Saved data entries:
= Beginning of Section =

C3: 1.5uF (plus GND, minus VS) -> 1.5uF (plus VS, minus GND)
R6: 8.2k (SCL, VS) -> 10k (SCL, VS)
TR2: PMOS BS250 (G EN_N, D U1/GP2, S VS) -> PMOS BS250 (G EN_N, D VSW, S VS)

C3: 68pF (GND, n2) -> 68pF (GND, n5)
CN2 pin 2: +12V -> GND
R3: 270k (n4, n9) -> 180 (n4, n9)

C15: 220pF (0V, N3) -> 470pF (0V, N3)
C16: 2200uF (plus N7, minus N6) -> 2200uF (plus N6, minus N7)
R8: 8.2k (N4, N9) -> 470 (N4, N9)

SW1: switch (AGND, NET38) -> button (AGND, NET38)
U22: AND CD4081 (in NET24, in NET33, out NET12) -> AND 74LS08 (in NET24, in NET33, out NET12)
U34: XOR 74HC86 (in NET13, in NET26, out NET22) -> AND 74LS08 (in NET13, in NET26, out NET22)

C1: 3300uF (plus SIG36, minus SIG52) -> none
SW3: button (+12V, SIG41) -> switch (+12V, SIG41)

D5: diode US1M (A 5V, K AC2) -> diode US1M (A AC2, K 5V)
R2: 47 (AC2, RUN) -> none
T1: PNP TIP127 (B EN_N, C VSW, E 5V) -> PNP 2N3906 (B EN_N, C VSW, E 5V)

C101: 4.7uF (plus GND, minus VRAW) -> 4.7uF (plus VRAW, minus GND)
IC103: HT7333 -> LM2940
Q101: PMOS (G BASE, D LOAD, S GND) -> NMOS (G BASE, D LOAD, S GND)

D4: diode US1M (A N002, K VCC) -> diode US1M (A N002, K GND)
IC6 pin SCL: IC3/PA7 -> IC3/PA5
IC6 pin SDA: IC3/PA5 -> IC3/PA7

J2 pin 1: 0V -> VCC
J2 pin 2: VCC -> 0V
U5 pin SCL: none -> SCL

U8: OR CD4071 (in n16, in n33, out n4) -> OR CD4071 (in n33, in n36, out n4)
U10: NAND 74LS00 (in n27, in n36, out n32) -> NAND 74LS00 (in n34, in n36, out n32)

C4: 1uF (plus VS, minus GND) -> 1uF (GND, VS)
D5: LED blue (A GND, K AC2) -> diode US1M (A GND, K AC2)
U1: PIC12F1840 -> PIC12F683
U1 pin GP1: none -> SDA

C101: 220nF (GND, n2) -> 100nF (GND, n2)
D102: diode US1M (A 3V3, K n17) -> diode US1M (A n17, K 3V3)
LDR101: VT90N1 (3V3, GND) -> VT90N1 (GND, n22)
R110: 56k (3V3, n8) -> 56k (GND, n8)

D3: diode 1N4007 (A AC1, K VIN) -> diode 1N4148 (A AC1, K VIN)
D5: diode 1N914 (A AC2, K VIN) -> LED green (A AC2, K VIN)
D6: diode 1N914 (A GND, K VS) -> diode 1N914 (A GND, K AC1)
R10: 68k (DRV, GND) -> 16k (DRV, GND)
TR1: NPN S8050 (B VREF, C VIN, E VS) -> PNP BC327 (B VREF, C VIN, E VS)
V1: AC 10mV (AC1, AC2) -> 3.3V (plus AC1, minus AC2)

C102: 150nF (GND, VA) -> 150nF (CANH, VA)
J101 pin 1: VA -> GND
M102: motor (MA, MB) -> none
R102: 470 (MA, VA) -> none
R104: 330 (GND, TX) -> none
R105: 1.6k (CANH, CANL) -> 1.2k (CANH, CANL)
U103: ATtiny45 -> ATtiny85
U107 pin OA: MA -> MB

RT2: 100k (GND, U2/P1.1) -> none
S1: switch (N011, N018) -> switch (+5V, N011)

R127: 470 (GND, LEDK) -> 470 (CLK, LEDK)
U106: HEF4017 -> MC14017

= End of Section =

WHAT YOU WILL DO: What you need to do is retype all the entries exactly as written.

SOLVED EXERCISE:
C3: 1.5uF (plus GND, minus VS) -> 1.5uF (plus VS, minus GND)
R6: 8.2k (SCL, VS) -> 10k (SCL, VS)
TR2: PMOS BS250 (G EN_N, D U1/GP2, S VS) -> PMOS BS250 (G EN_N, D VSW, S VS)

C3: 68pF (GND, n2) -> 68pF (GND, n5)
CN2 pin 2: +12V -> GND
R3: 270k (n4, n9) -> 180 (n4, n9)

C15: 220pF (0V, N3) -> 470pF (0V, N3)
C16: 2200uF (plus N7, minus N6) -> 2200uF (plus N6, minus N7)
R8: 8.2k (N4, N9) -> 470 (N4, N9)

SW1: switch (AGND, NET38) -> button (AGND, NET38)
U22: AND CD4081 (in NET24, in NET33, out NET12) -> AND 74LS08 (in NET24, in NET33, out NET12)
U34: XOR 74HC86 (in NET13, in NET26, out NET22) -> AND 74LS08 (in NET13, in NET26, out NET22)

C1: 3300uF (plus SIG36, minus SIG52) -> none
SW3: button (+12V, SIG41) -> switch (+12V, SIG41)

D5: diode US1M (A 5V, K AC2) -> diode US1M (A AC2, K 5V)
R2: 47 (AC2, RUN) -> none
T1: PNP TIP127 (B EN_N, C VSW, E 5V) -> PNP 2N3906 (B EN_N, C VSW, E 5V)

C101: 4.7uF (plus GND, minus VRAW) -> 4.7uF (plus VRAW, minus GND)
IC103: HT7333 -> LM2940
Q101: PMOS (G BASE, D LOAD, S GND) -> NMOS (G BASE, D LOAD, S GND)

D4: diode US1M (A N002, K VCC) -> diode US1M (A N002, K GND)
IC6 pin SCL: IC3/PA7 -> IC3/PA5
IC6 pin SDA: IC3/PA5 -> IC3/PA7

J2 pin 1: 0V -> VCC
J2 pin 2: VCC -> 0V
U5 pin SCL: none -> SCL

U8: OR CD4071 (in n16, in n33, out n4) -> OR CD4071 (in n33, in n36, out n4)
U10: NAND 74LS00 (in n27, in n36, out n32) -> NAND 74LS00 (in n34, in n36, out n32)

C4: 1uF (plus VS, minus GND) -> 1uF (GND, VS)
D5: LED blue (A GND, K AC2) -> diode US1M (A GND, K AC2)
U1: PIC12F1840 -> PIC12F683
U1 pin GP1: none -> SDA

C101: 220nF (GND, n2) -> 100nF (GND, n2)
D102: diode US1M (A 3V3, K n17) -> diode US1M (A n17, K 3V3)
LDR101: VT90N1 (3V3, GND) -> VT90N1 (GND, n22)
R110: 56k (3V3, n8) -> 56k (GND, n8)

D3: diode 1N4007 (A AC1, K VIN) -> diode 1N4148 (A AC1, K VIN)
D5: diode 1N914 (A AC2, K VIN) -> LED green (A AC2, K VIN)
D6: diode 1N914 (A GND, K VS) -> diode 1N914 (A GND, K AC1)
R10: 68k (DRV, GND) -> 16k (DRV, GND)
TR1: NPN S8050 (B VREF, C VIN, E VS) -> PNP BC327 (B VREF, C VIN, E VS)
V1: AC 10mV (AC1, AC2) -> 3.3V (plus AC1, minus AC2)

C102: 150nF (GND, VA) -> 150nF (CANH, VA)
J101 pin 1: VA -> GND
M102: motor (MA, MB) -> none
R102: 470 (MA, VA) -> none
R104: 330 (GND, TX) -> none
R105: 1.6k (CANH, CANL) -> 1.2k (CANH, CANL)
U103: ATtiny45 -> ATtiny85
U107 pin OA: MA -> MB

RT2: 100k (GND, U2/P1.1) -> none
S1: switch (N011, N018) -> switch (+5V, N011)

R127: 470 (GND, LEDK) -> 470 (CLK, LEDK)
U106: HEF4017 -> MC14017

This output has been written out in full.